▸ WHAT TO WORK ON
Transcribe only part of the material below: the lines from the one containing "yellow slope A10:B11 level 1 top 10" through the one containing "red brick F10:F12", inclusive, exactly as written.

▸ SUPPLIED DATA
__________________________________________________

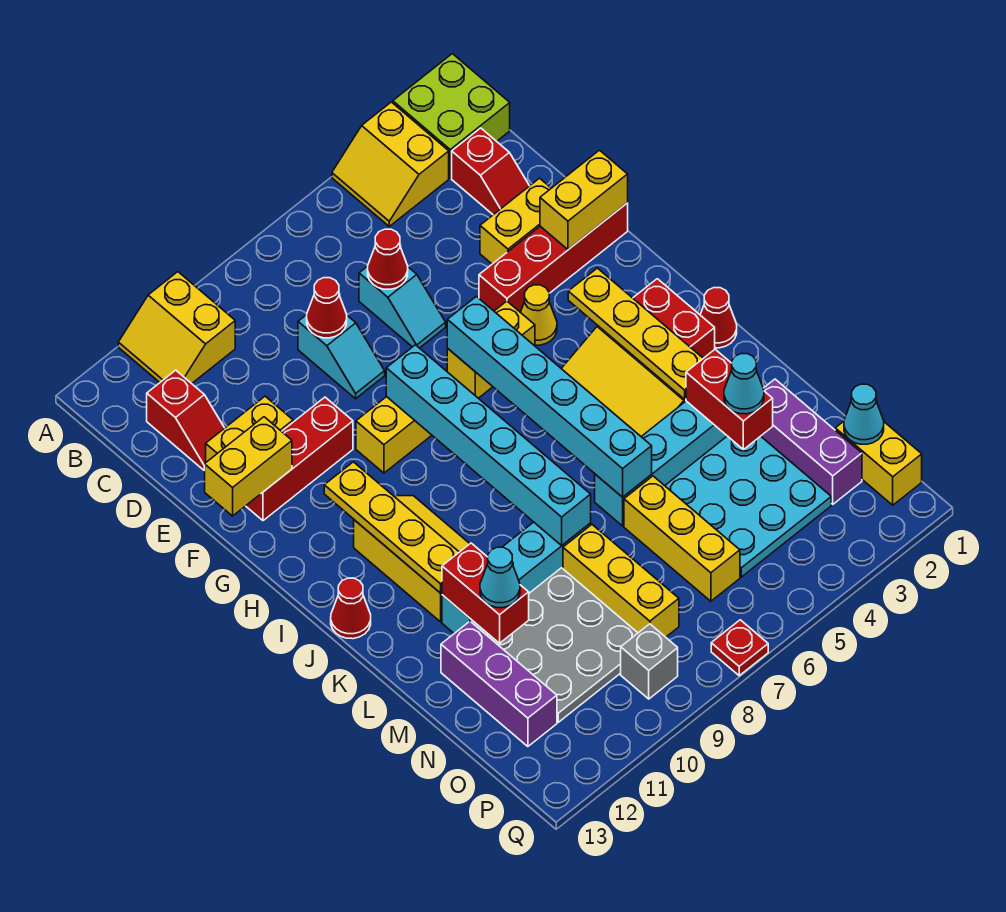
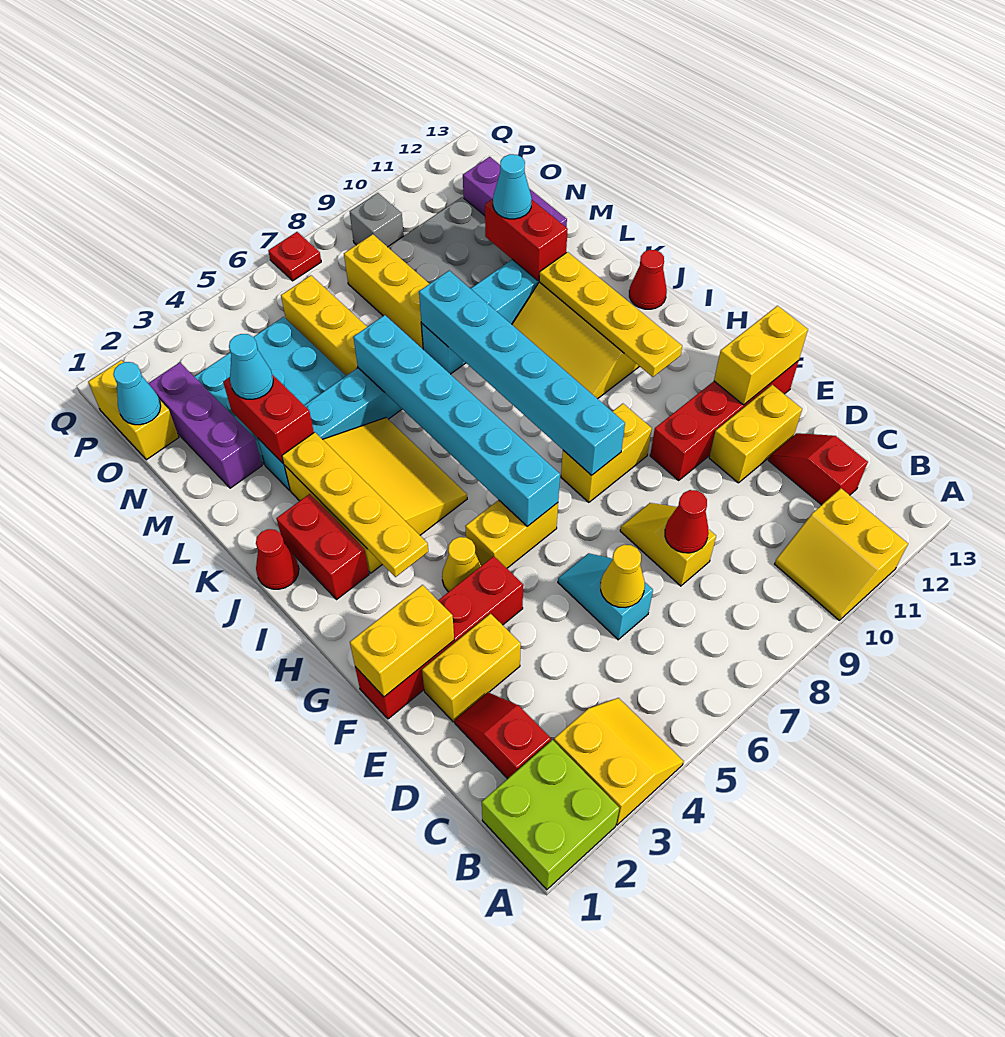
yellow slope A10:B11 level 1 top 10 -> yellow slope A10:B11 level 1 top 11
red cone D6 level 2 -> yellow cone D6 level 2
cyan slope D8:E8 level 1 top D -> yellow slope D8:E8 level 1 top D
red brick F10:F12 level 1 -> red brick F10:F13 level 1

__________________________________________________

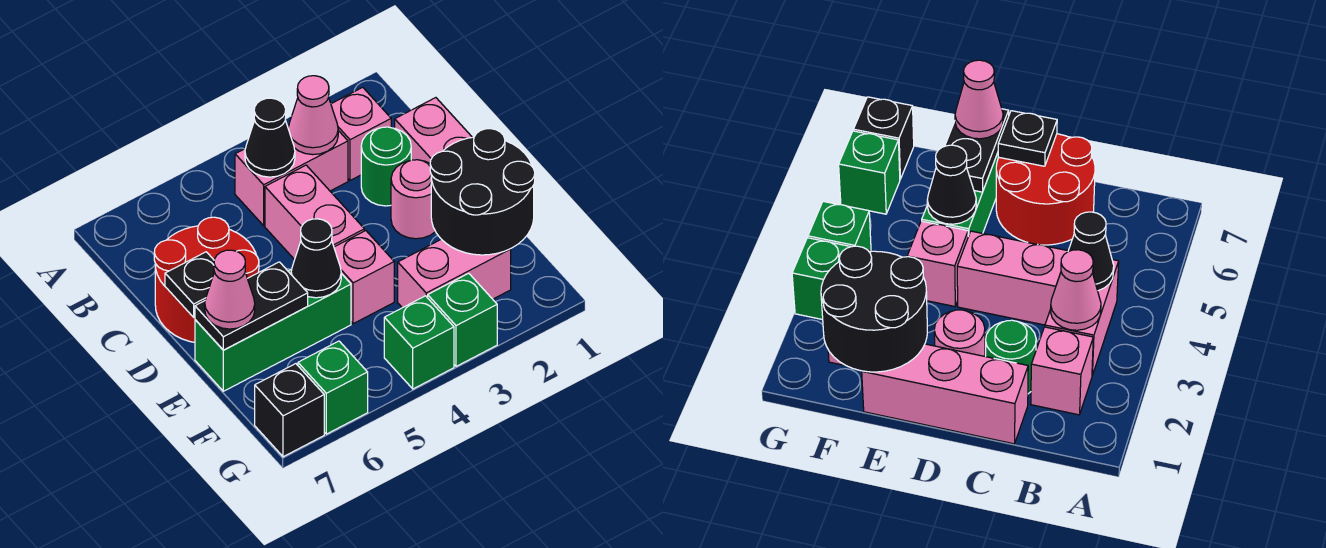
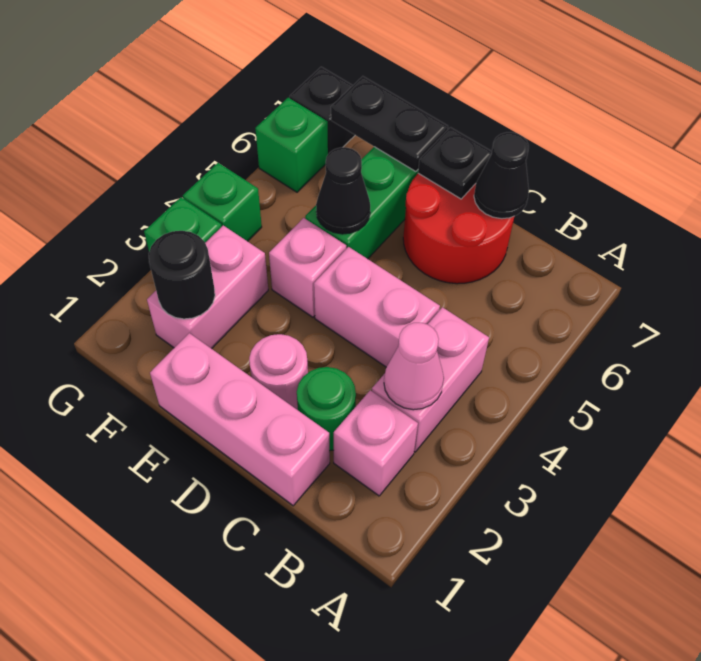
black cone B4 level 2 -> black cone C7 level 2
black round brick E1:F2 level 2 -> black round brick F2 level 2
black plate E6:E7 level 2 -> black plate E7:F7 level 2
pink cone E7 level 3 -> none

__________________________________________________

▸ OUTPUT BELOW
yellow slope A10:B11 level 1 top 10 -> yellow slope A10:B11 level 1 top 11
red cone D6 level 2 -> yellow cone D6 level 2
cyan slope D8:E8 level 1 top D -> yellow slope D8:E8 level 1 top D
red brick F10:F12 level 1 -> red brick F10:F13 level 1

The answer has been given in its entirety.